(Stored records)
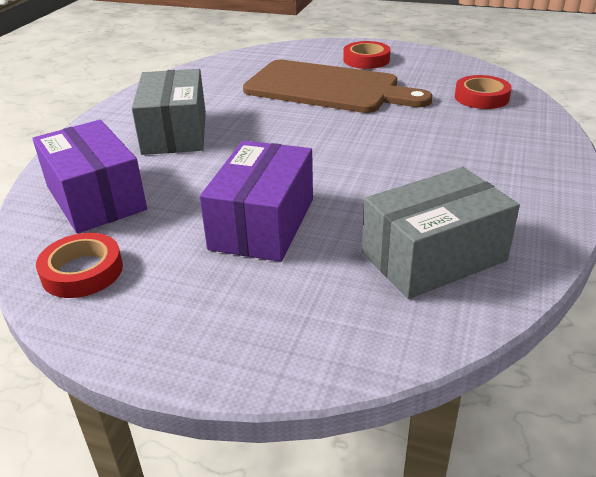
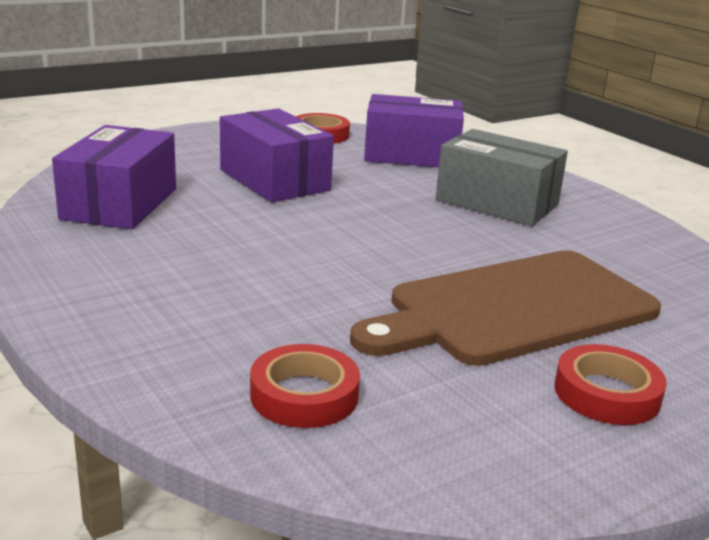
camera: 125 degrees right, 10 degrees down
grey box [362,167,520,299] -> purple box [52,125,176,229]

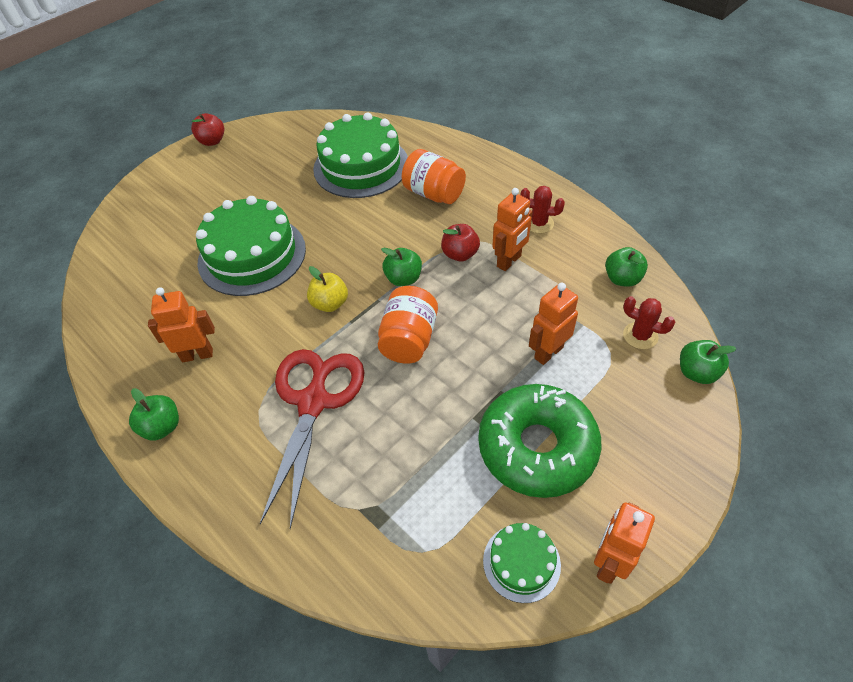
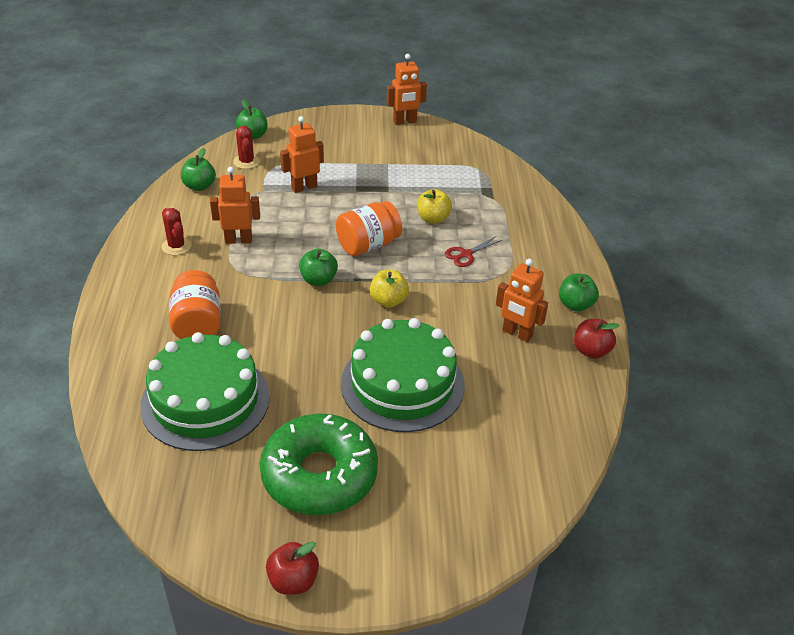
camera: 140 degrees left, 10 degrees down
red scissors [260,349,365,529] -> red scissors [445,236,502,267], size x0.41
red apple [441,224,480,261] -> red apple moved to [574,319,620,359]
green donut [478,384,602,498] -> green donut moved to [260,414,378,515]
green cake [483,523,561,603] -> none
orange robot [529,283,578,365] -> orange robot turned 150 degrees clockwise [280,116,324,193]
none -> yellow apple [417,189,452,224]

> [ACTION ITEM]:
Please give the number of lines in the data above that contain the word "green", with nothing else.

> [RESPONSE BELOW]:
2